(Work to complete) In the records below, find the line containing "relocated,purple cone,(570 181" and the line containing "missing,brown padlock,(331 125"; please repeat exactly the lines from one to the other, both included, and nothing more.

□ □ □

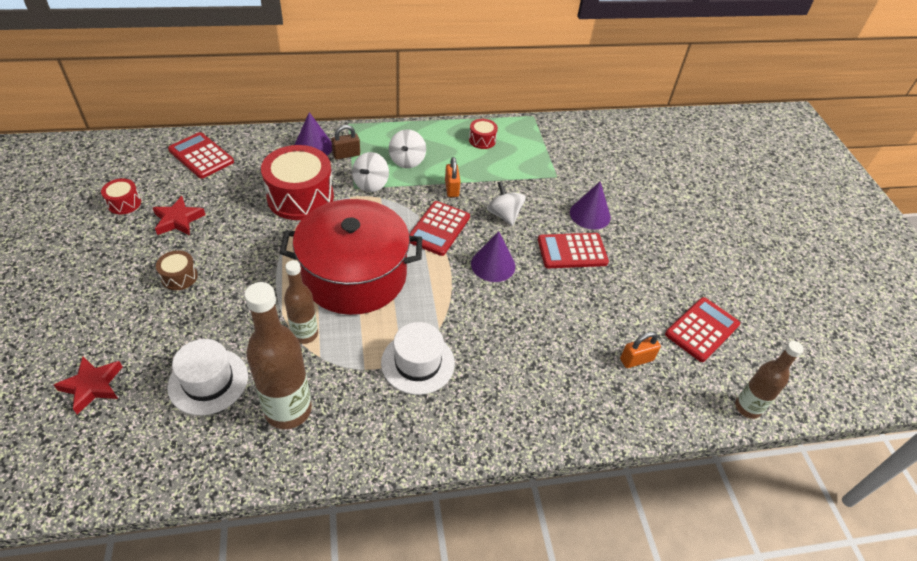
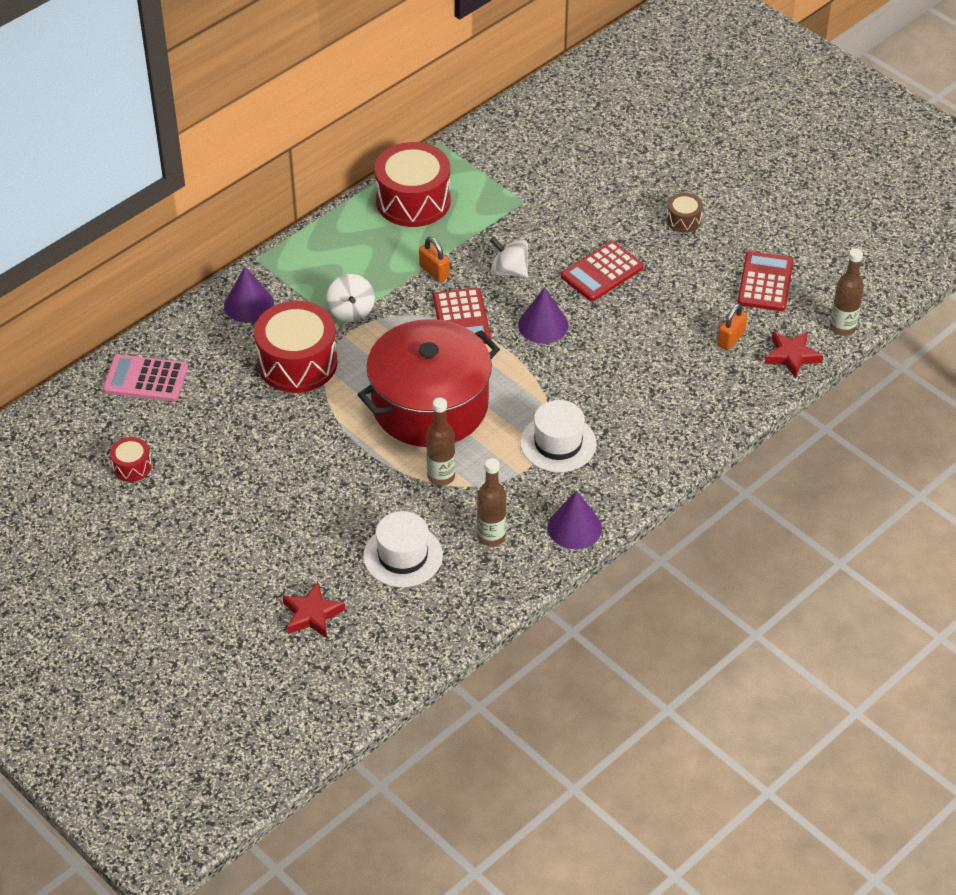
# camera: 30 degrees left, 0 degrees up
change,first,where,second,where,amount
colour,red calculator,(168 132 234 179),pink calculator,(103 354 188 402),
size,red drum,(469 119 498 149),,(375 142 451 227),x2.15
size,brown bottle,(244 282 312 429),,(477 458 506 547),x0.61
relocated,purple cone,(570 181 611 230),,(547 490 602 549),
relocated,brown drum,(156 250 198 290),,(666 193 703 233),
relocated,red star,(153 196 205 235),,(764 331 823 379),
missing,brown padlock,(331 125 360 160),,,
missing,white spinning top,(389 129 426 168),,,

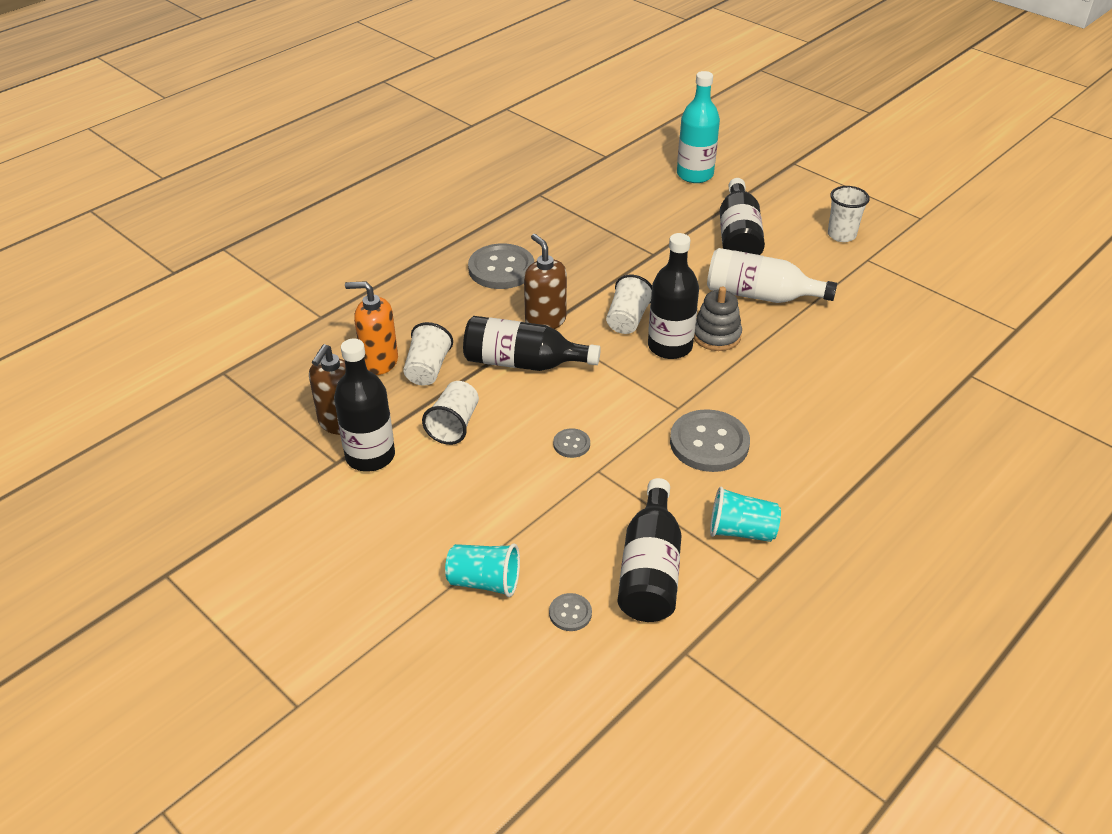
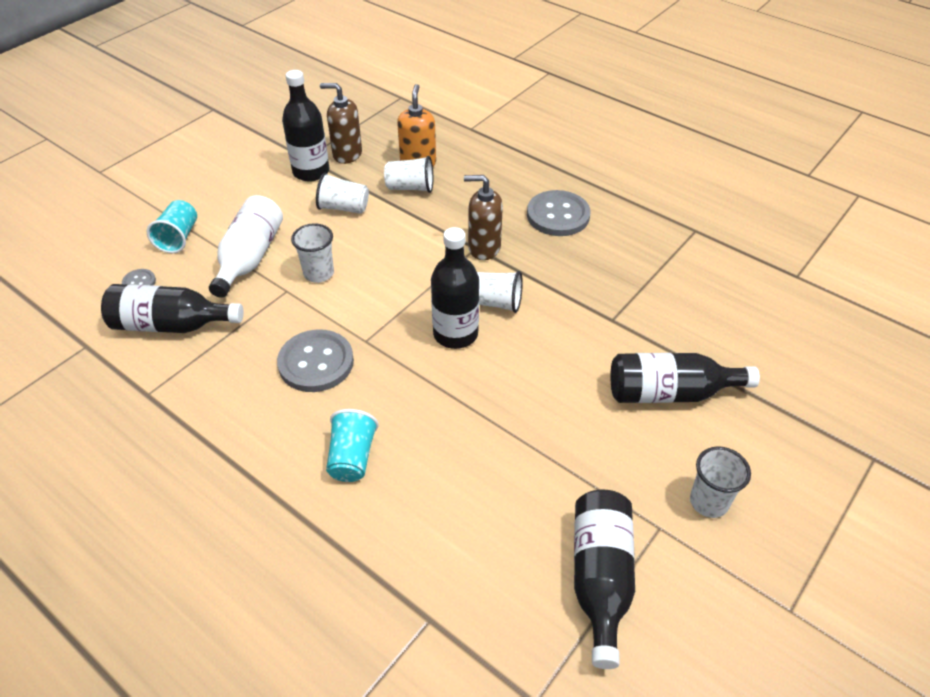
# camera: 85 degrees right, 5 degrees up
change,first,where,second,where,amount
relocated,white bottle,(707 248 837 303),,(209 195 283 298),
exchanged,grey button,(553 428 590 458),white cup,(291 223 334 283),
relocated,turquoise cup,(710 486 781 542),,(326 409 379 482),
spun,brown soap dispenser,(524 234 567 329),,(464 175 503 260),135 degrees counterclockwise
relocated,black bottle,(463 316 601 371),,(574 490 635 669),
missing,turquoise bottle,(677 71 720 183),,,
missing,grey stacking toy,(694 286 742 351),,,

□ □ □

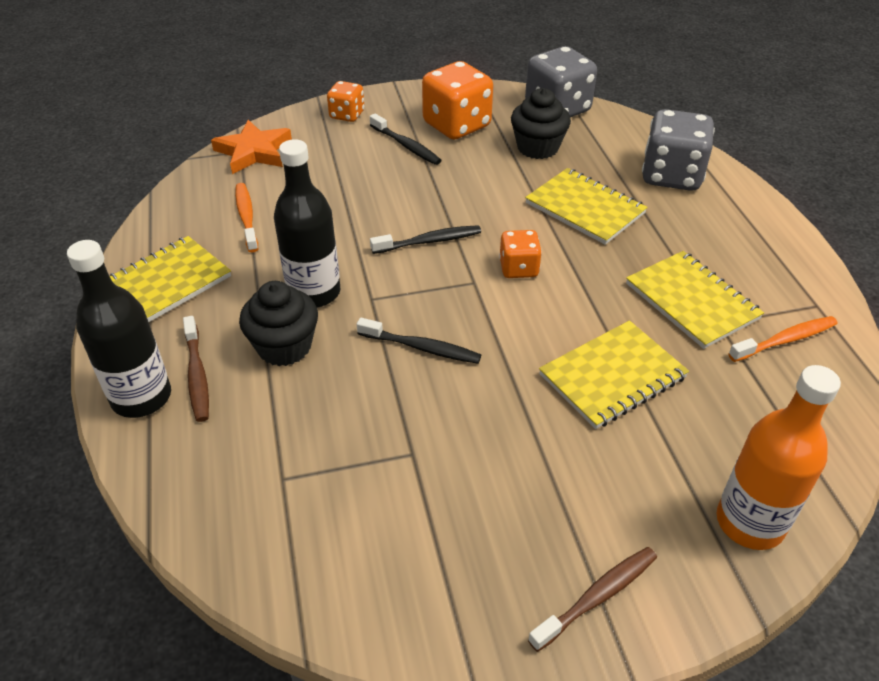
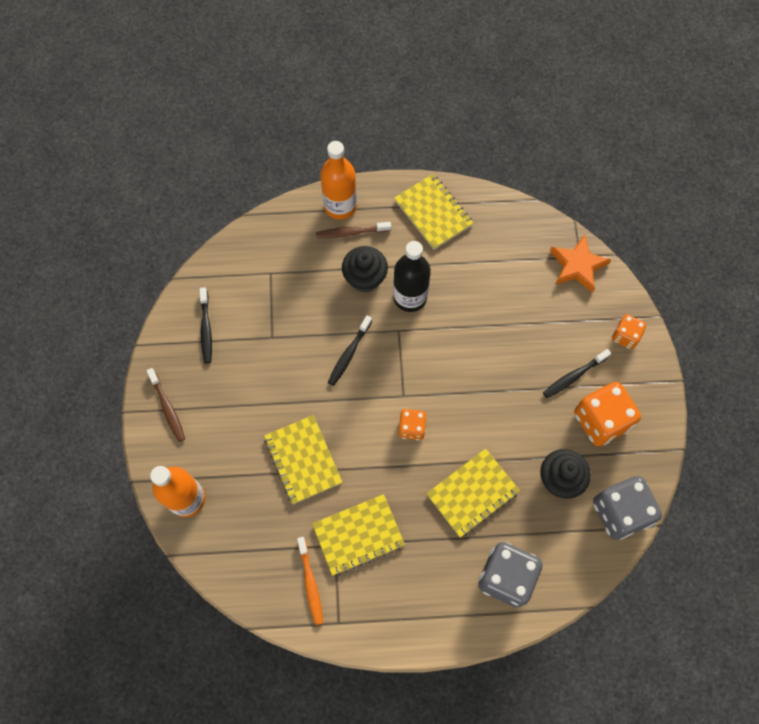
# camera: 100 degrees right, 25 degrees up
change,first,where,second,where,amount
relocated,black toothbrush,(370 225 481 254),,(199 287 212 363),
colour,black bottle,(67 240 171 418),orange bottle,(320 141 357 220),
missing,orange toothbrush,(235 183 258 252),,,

□ □ □

(Reply to the exercise)
relocated,purple cone,(570 181 611 230),,(547 490 602 549),
relocated,brown drum,(156 250 198 290),,(666 193 703 233),
relocated,red star,(153 196 205 235),,(764 331 823 379),
missing,brown padlock,(331 125 360 160),,,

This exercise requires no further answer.